Content starts
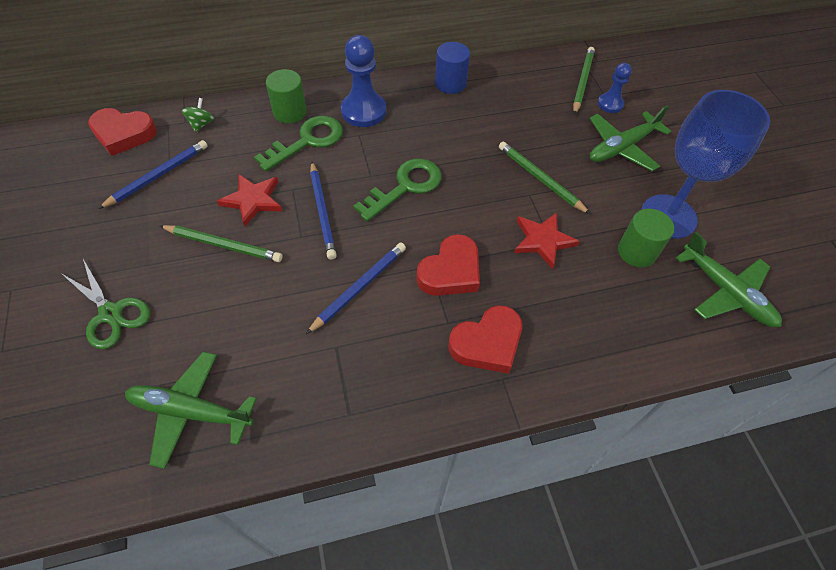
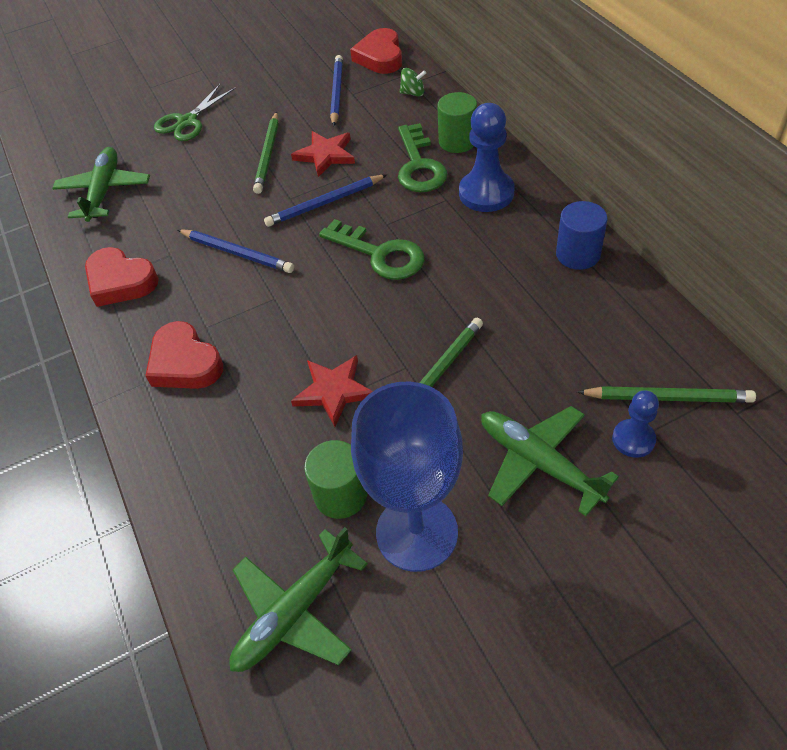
camera: 85 degrees right, 5 degrees down
(158, 176) = (337, 92): blue pencil -> blue pencil turned 120 degrees counterclockwise
(307, 141) = (419, 165): green key -> green key turned 45 degrees clockwise
(450, 271) = (270, 316): red heart -> red heart (121, 281)

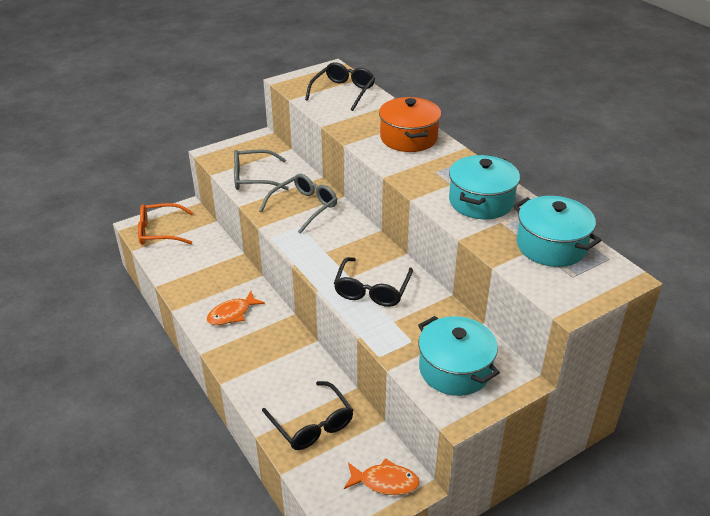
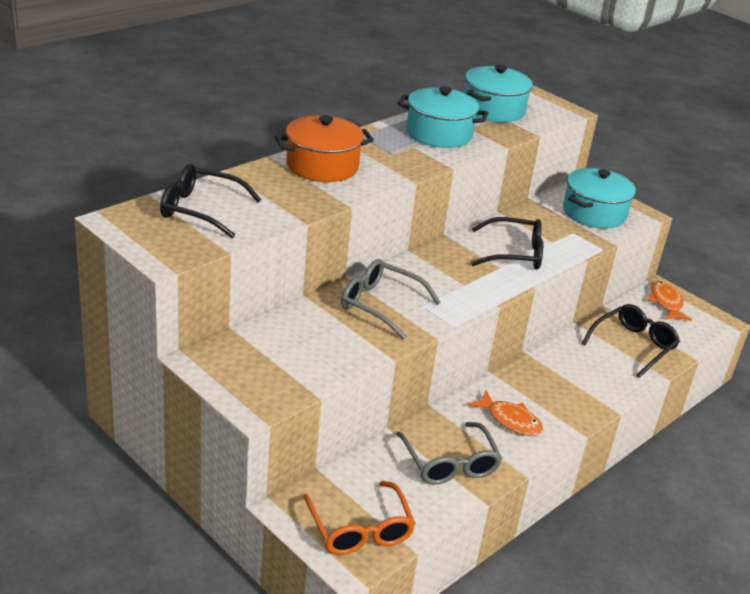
camera: 105 degrees left, 5 degrees down
(253, 178) = (320, 354): grey glasses -> grey glasses (450, 463)

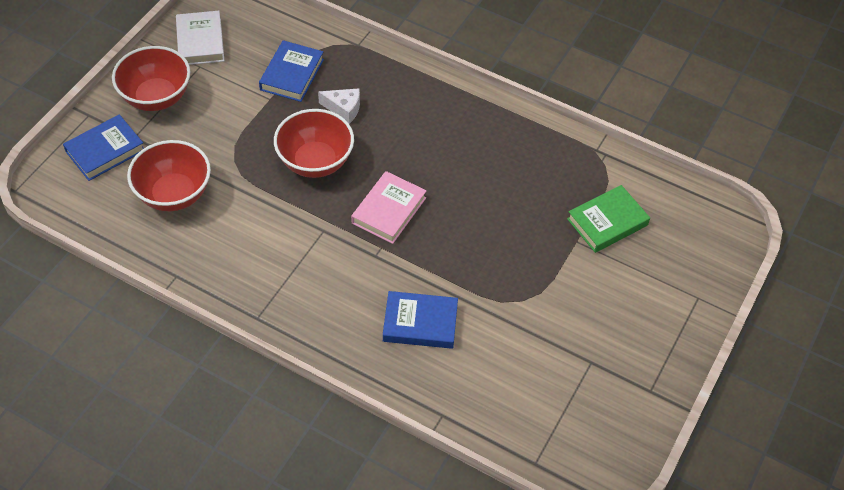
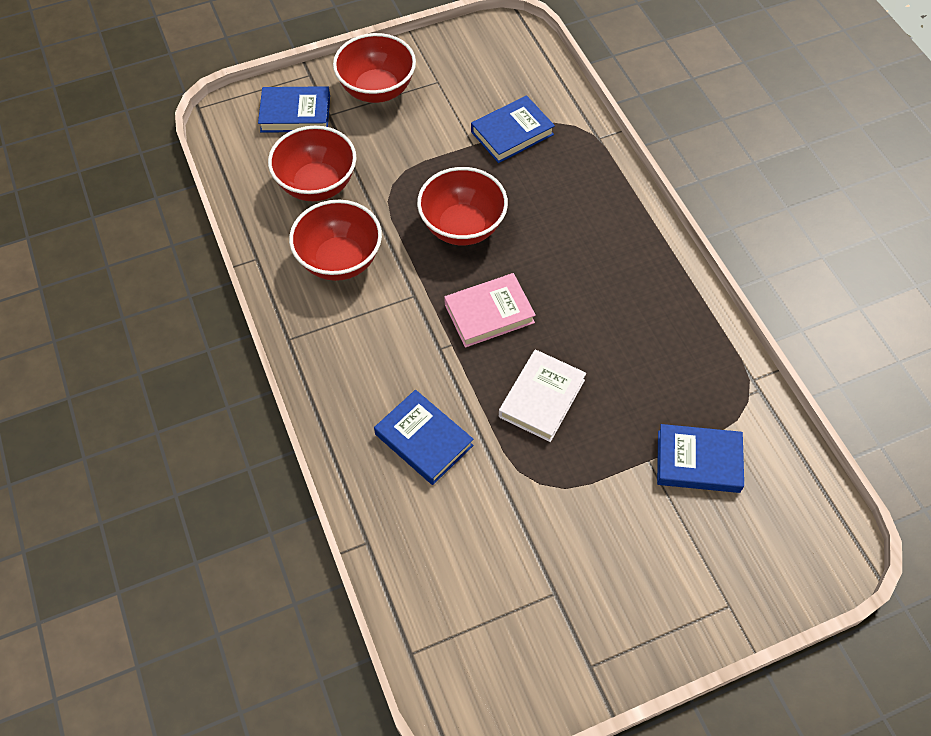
camera: 40 degrees right, 5 degrees up
(200, 42) = (457, 59): white book -> white book (542, 398)
(244, 239) = (340, 260): none -> red bowl
(344, 109) = (531, 192): white cheese -> none
(607, 222) = (698, 461): green book -> blue book

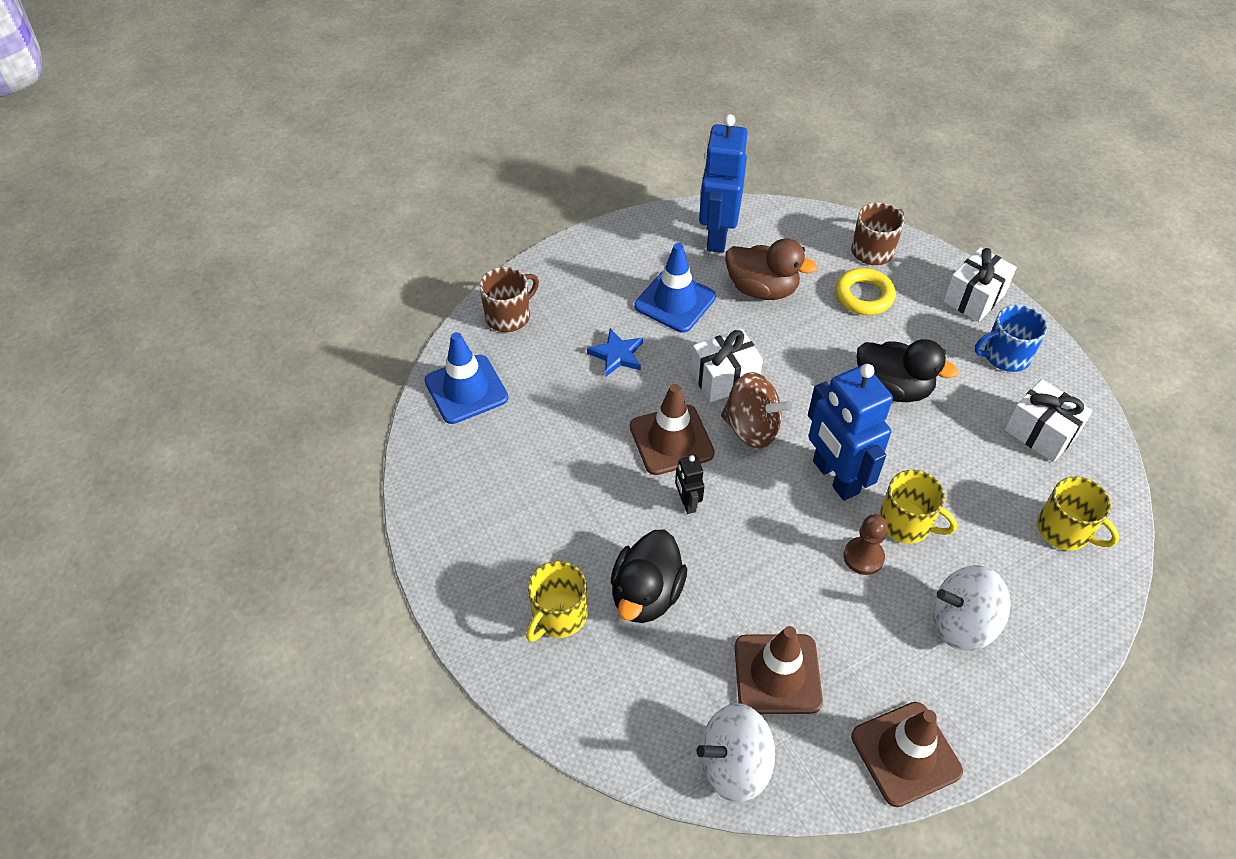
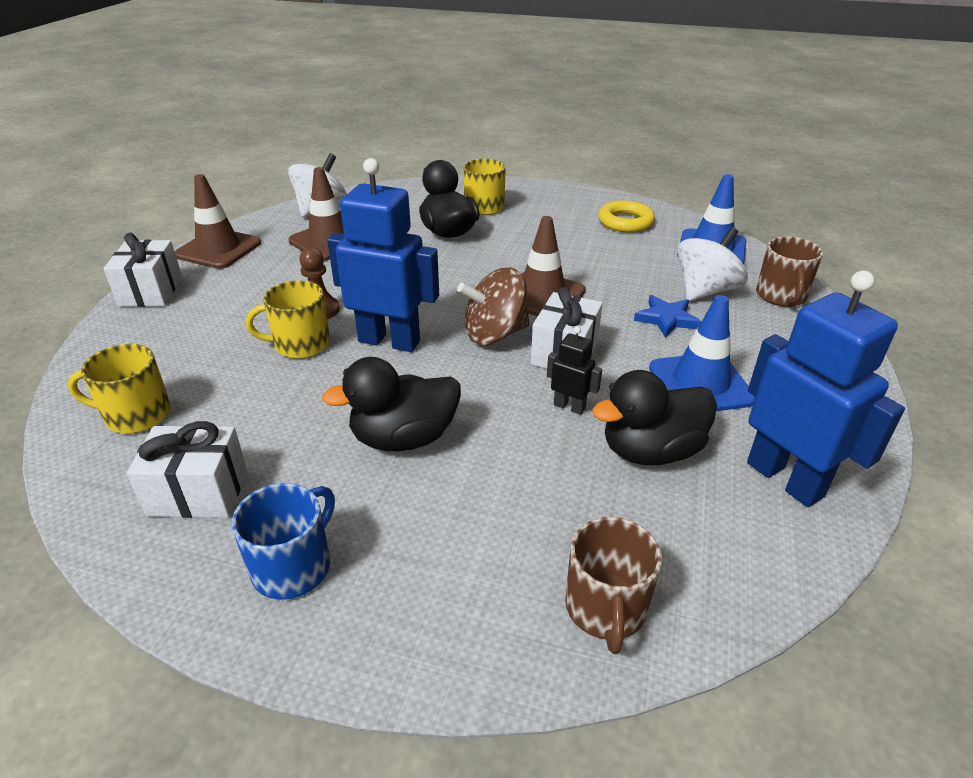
camera: 135 degrees right, 15 degrees down
(687, 503) = (481, 274): black robot -> black robot (569, 407)
(762, 289) = (650, 451): brown duck -> black duck
(864, 296) = (541, 524): yellow ring -> yellow ring (625, 222)
(961, 623) = (212, 314): white spinning top -> white spinning top (705, 291)
(974, 298) = (397, 634): white gift -> white gift (151, 291)

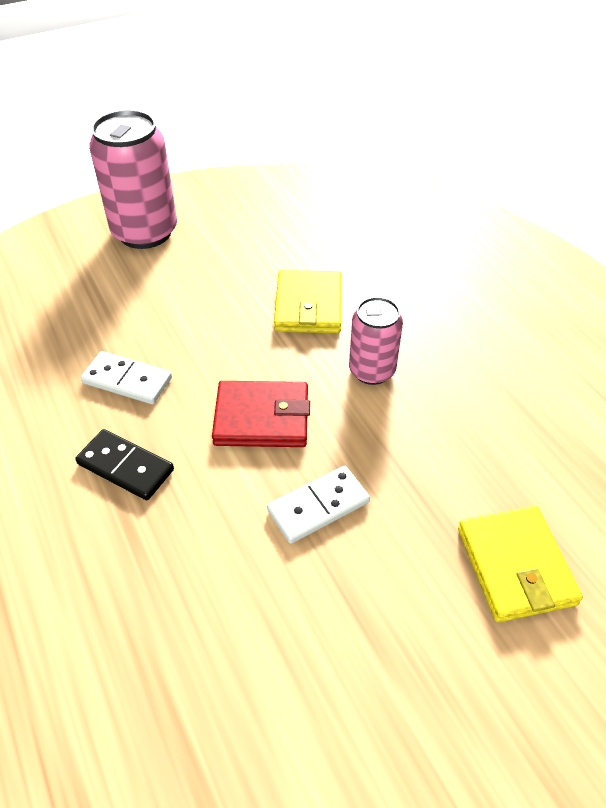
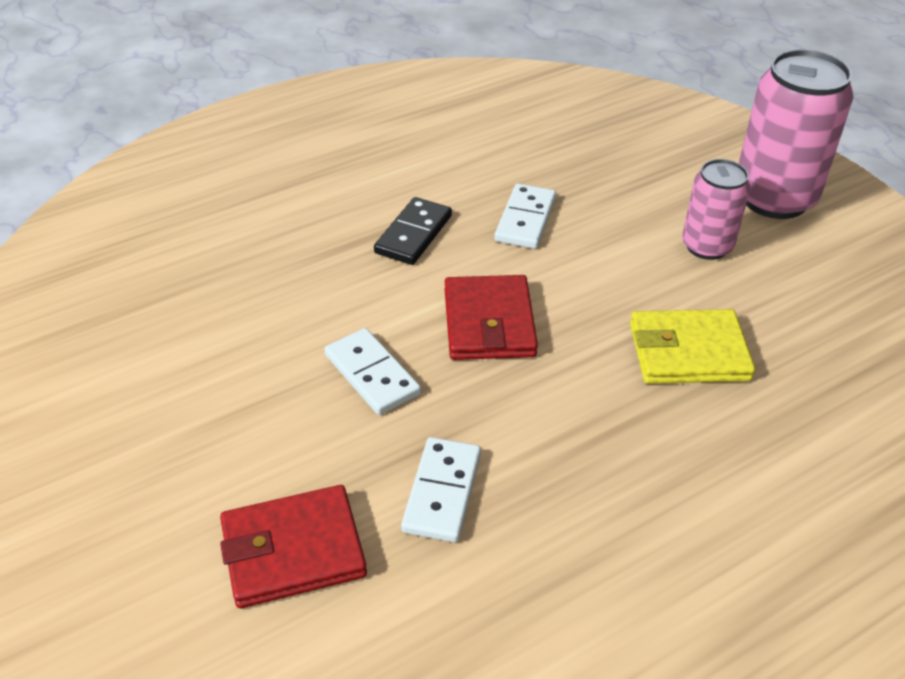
camera: 85 degrees right, 5 degrees down
(372, 371) = (584, 417): pink can -> pink can (707, 246)
(448, 462) = (442, 492): none -> white domino
(515, 566) = (293, 550): yellow wallet -> red wallet

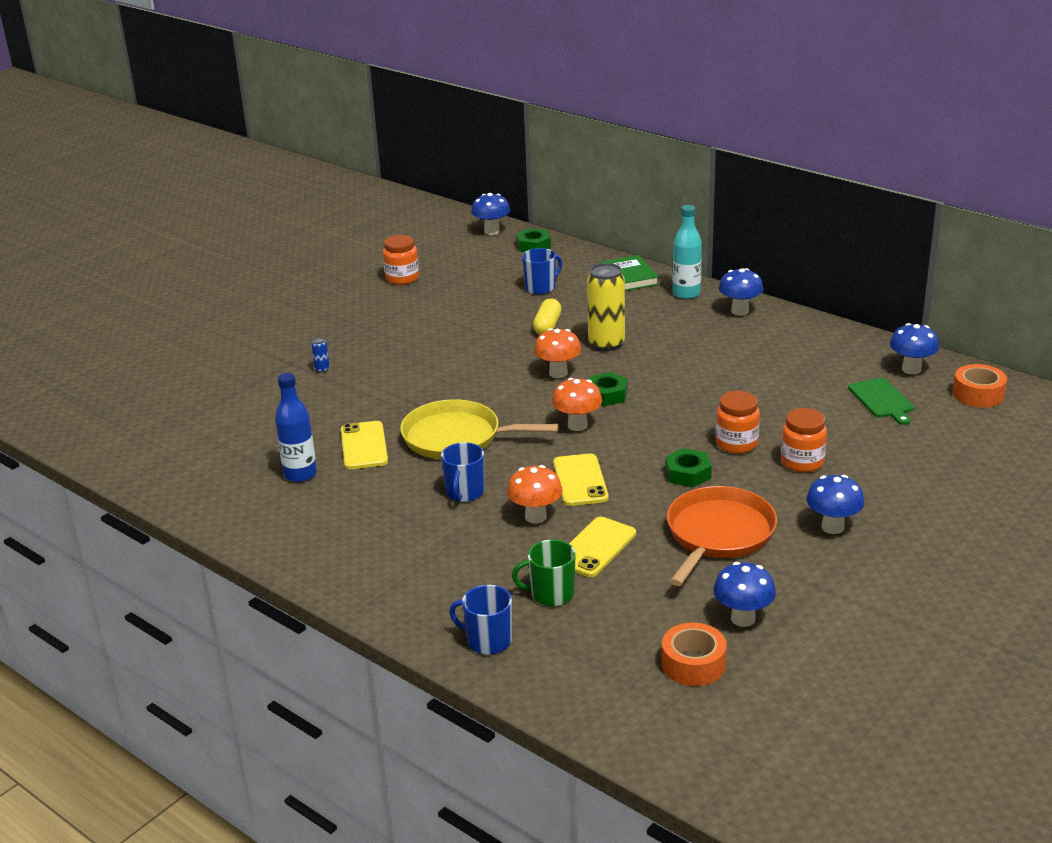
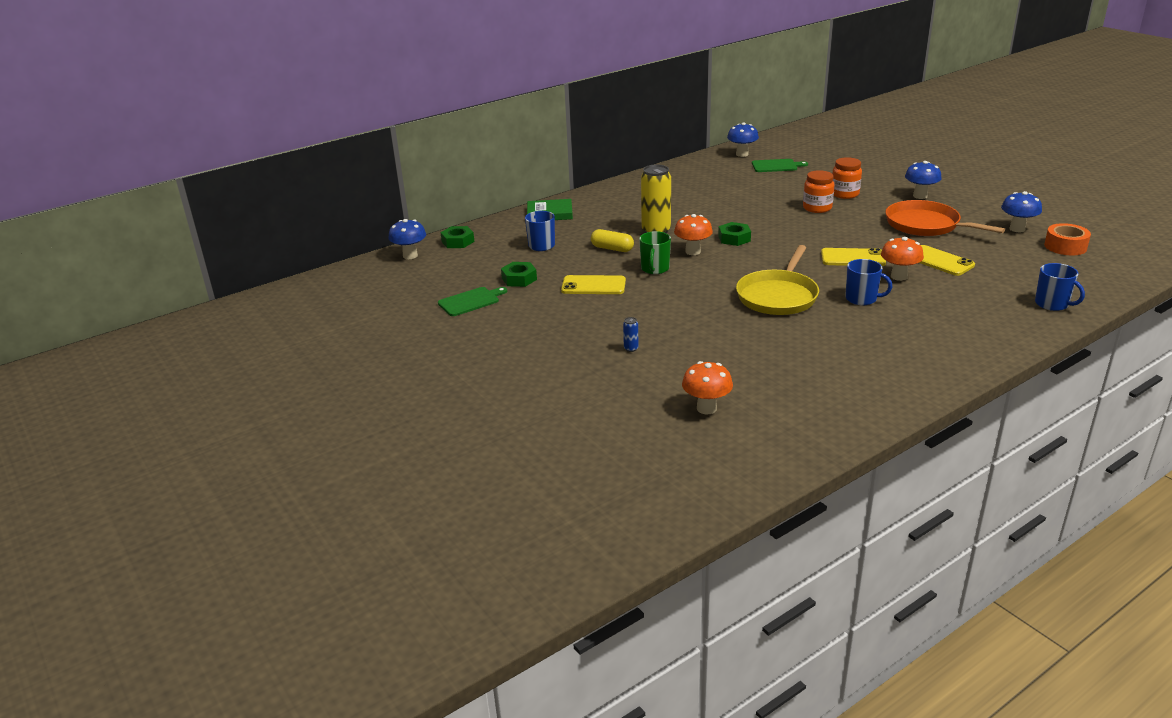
camera: 75 degrees left, 0 degrees up
(300, 474) = (818, 366): blue bottle -> none
(364, 446) = (779, 335): yellow phone -> yellow phone (593, 286)
(402, 278) = (470, 301): orange jar -> green cutting board
(488, 641) = (1052, 304): blue mug -> blue mug turned 75 degrees counterclockwise
(551, 594) = (995, 279): green mug -> green mug (655, 269)
(577, 425) = (775, 252): orange mushroom -> orange mushroom (706, 408)
(686, 294) = (593, 198): turquoise bottle -> none
(688, 474) = (851, 225): green nut -> green nut (519, 279)
(740, 311) = (633, 186): blue mushroom -> none
(978, 394) = (779, 144): orange tape -> none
Content ends
### THE PROBLEM
The whole listing above must be returned exactly as written, with no pictures carried over.

### SOLUTION FOR THIS EXERCISE
camera: 85 degrees right, 5 degrees down
(158, 176) = (337, 92): blue pencil -> blue pencil turned 120 degrees counterclockwise
(307, 141) = (419, 165): green key -> green key turned 45 degrees clockwise
(450, 271) = (270, 316): red heart -> red heart (121, 281)

camera: 105 degrees left, 5 degrees down
(253, 178) = (320, 354): grey glasses -> grey glasses (450, 463)

camera: 40 degrees right, 5 degrees up
(200, 42) = (457, 59): white book -> white book (542, 398)
(244, 239) = (340, 260): none -> red bowl
(344, 109) = (531, 192): white cheese -> none
(607, 222) = (698, 461): green book -> blue book

camera: 135 degrees right, 15 degrees down
(687, 503) = (481, 274): black robot -> black robot (569, 407)
(762, 289) = (650, 451): brown duck -> black duck
(864, 296) = (541, 524): yellow ring -> yellow ring (625, 222)
(961, 623) = (212, 314): white spinning top -> white spinning top (705, 291)
(974, 298) = (397, 634): white gift -> white gift (151, 291)

camera: 85 degrees right, 5 degrees down
(372, 371) = (584, 417): pink can -> pink can (707, 246)
(448, 462) = (442, 492): none -> white domino
(515, 566) = (293, 550): yellow wallet -> red wallet

camera: 75 degrees left, 0 degrees up
(300, 474) = (818, 366): blue bottle -> none
(364, 446) = (779, 335): yellow phone -> yellow phone (593, 286)
(402, 278) = (470, 301): orange jar -> green cutting board
(488, 641) = (1052, 304): blue mug -> blue mug turned 75 degrees counterclockwise
(551, 594) = (995, 279): green mug -> green mug (655, 269)
(577, 425) = (775, 252): orange mushroom -> orange mushroom (706, 408)
(686, 294) = (593, 198): turquoise bottle -> none
(688, 474) = (851, 225): green nut -> green nut (519, 279)
(740, 311) = (633, 186): blue mushroom -> none
(978, 394) = (779, 144): orange tape -> none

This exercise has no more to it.